*** Opening Records for the exercise ***
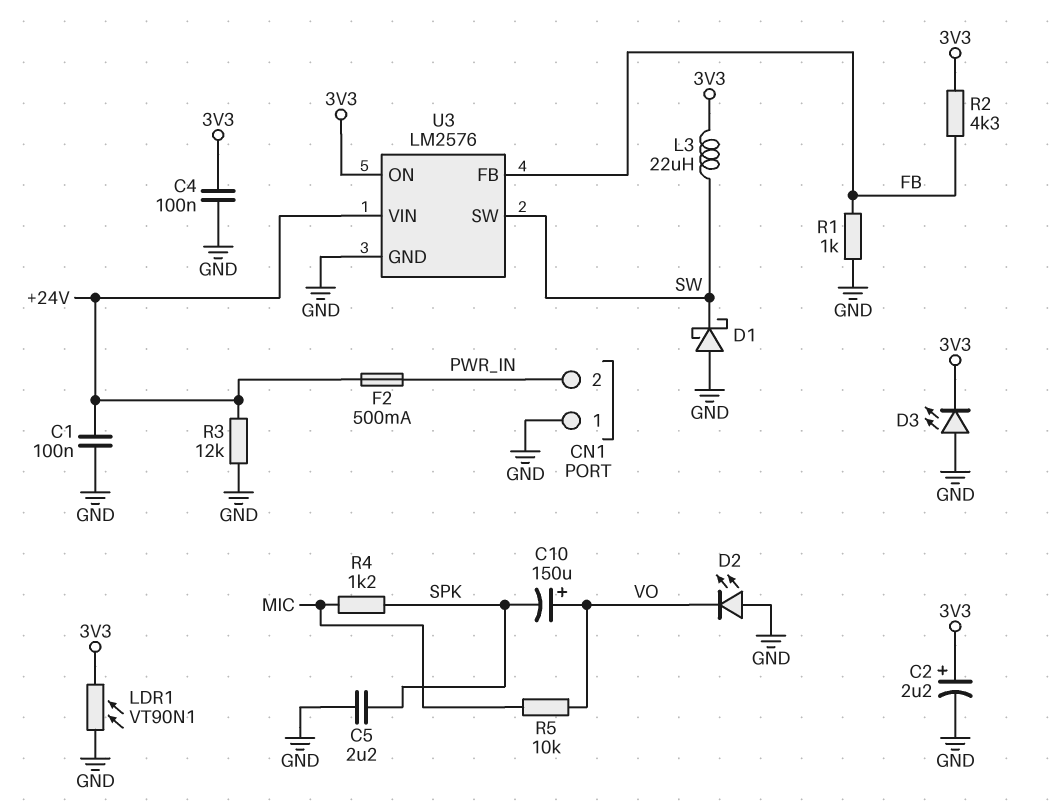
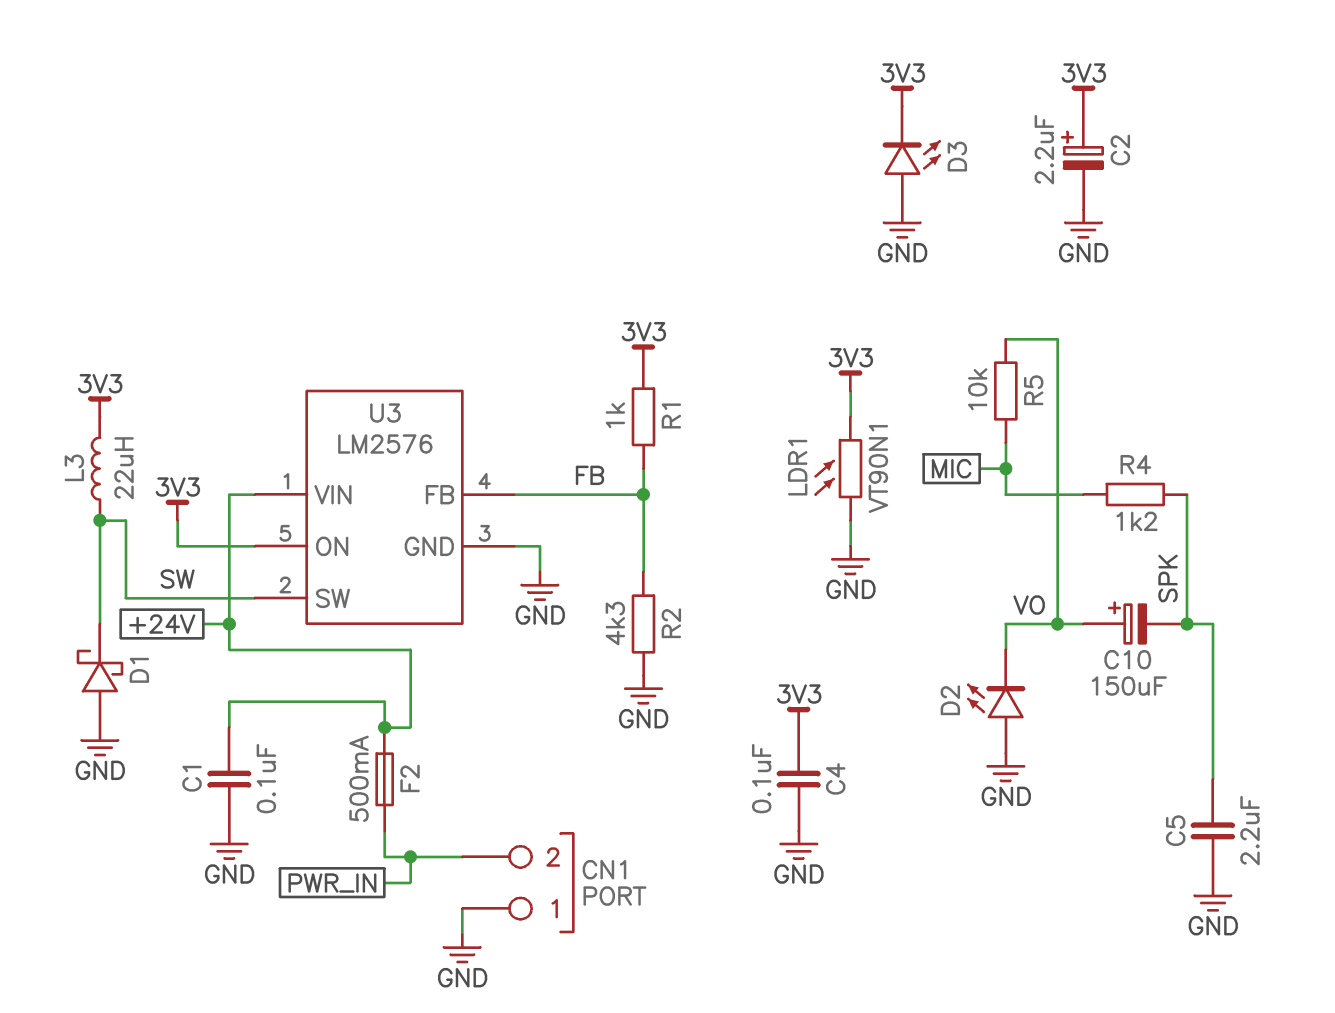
R1: 1k (FB, GND) -> 1k (3V3, FB)
R2: 4.3k (3V3, FB) -> 4.3k (FB, GND)
R3: 12k (+24V, GND) -> none

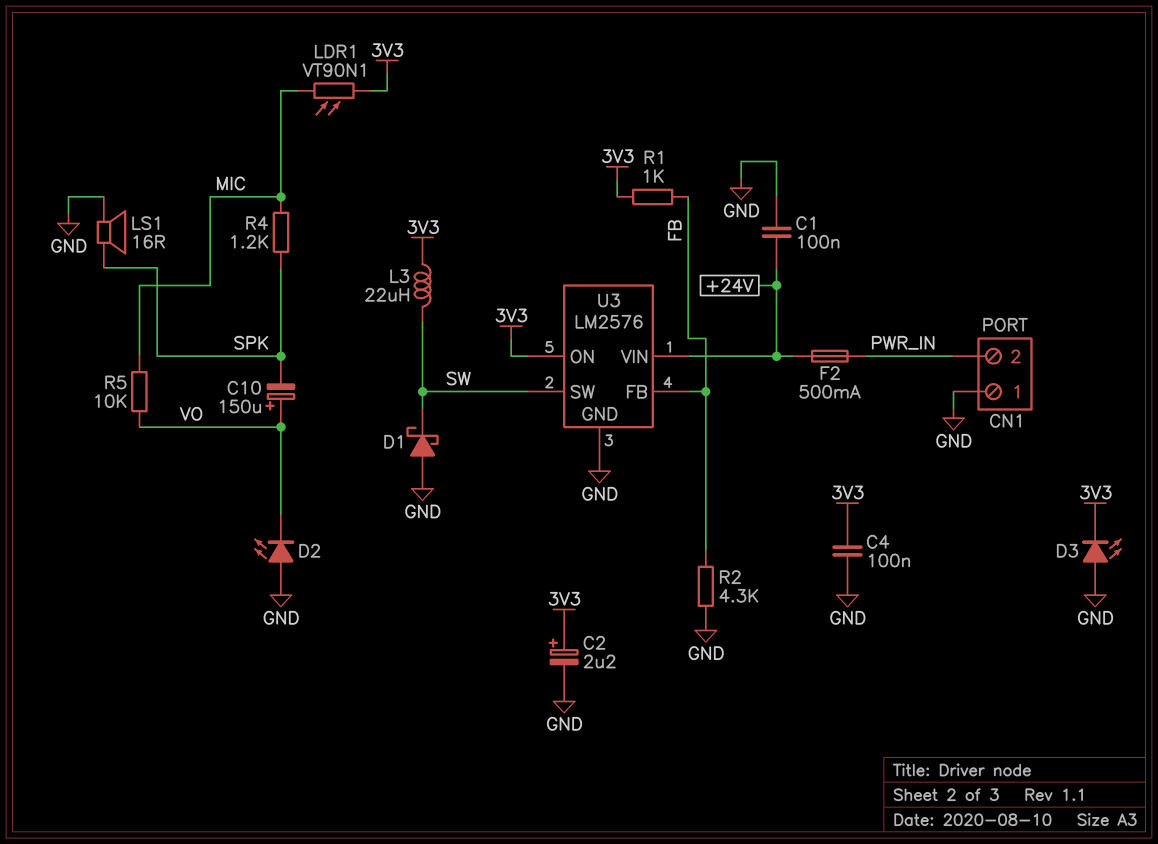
C5: 2.2uF (GND, SPK) -> none
LDR1: VT90N1 (3V3, GND) -> VT90N1 (3V3, MIC)
LS1: none -> speaker 16R (GND, SPK)

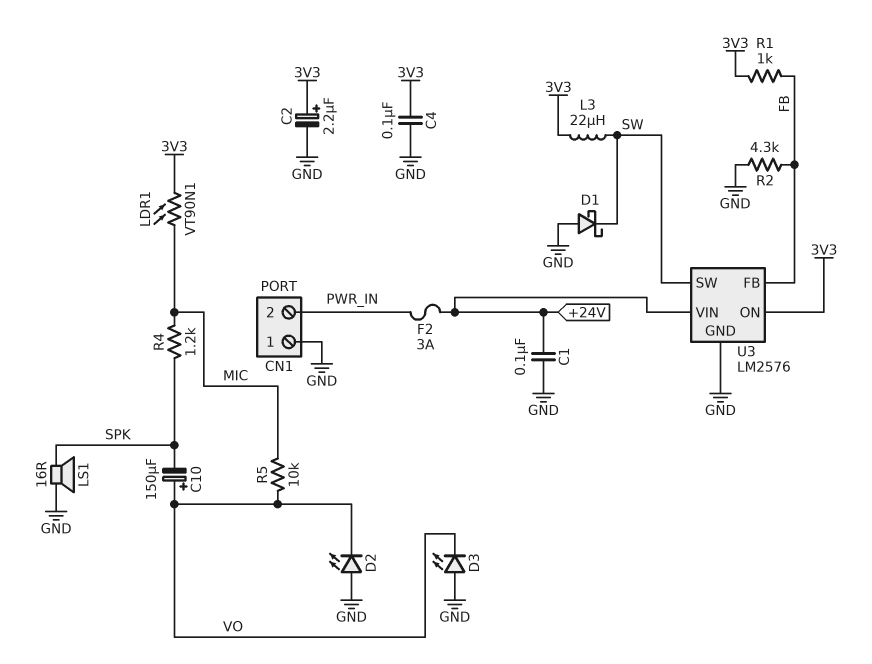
D3: LED (A GND, K 3V3) -> LED (A GND, K VO)
F2: 500mA (+24V, PWR_IN) -> 3A (+24V, PWR_IN)

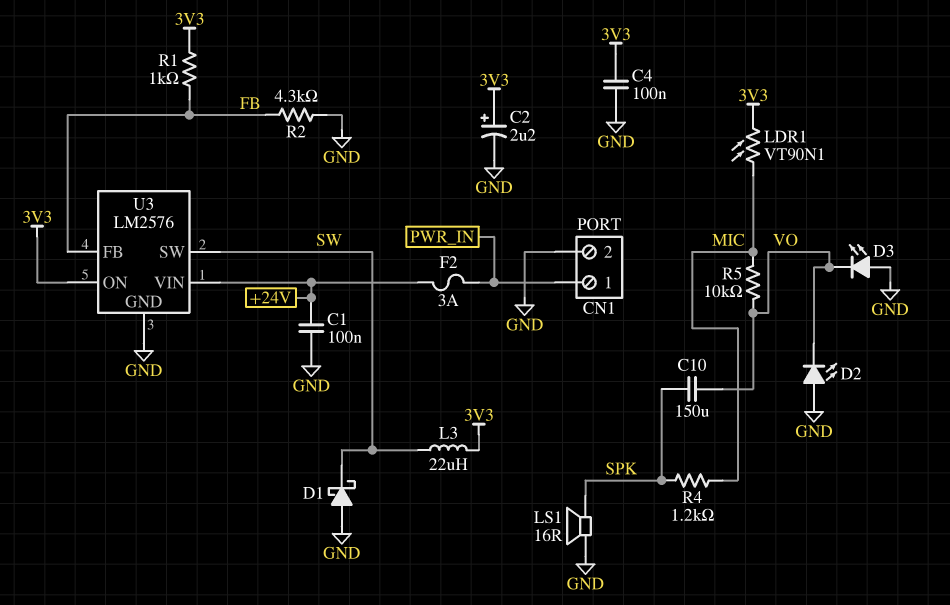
C10: 150uF (plus VO, minus SPK) -> 150uF (SPK, VO)
CN1 pin 1: GND -> PWR_IN
CN1 pin 2: PWR_IN -> GND

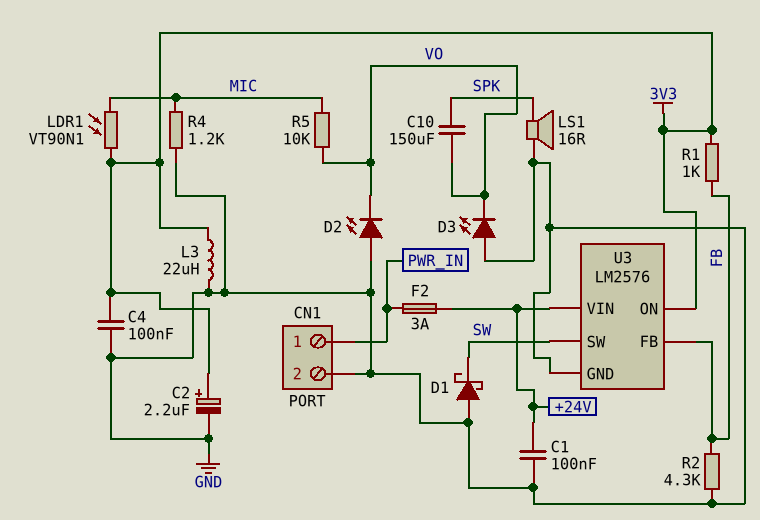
L3: 22uH (3V3, SW) -> 22uH (3V3, GND)
R4: 1.2k (MIC, SPK) -> 1.2k (GND, MIC)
*** Closing Records for the exercise ***
## Brief
Identify the lines above that contain the word "none", then copy them.

## The answer
R3: 12k (+24V, GND) -> none
C5: 2.2uF (GND, SPK) -> none
LS1: none -> speaker 16R (GND, SPK)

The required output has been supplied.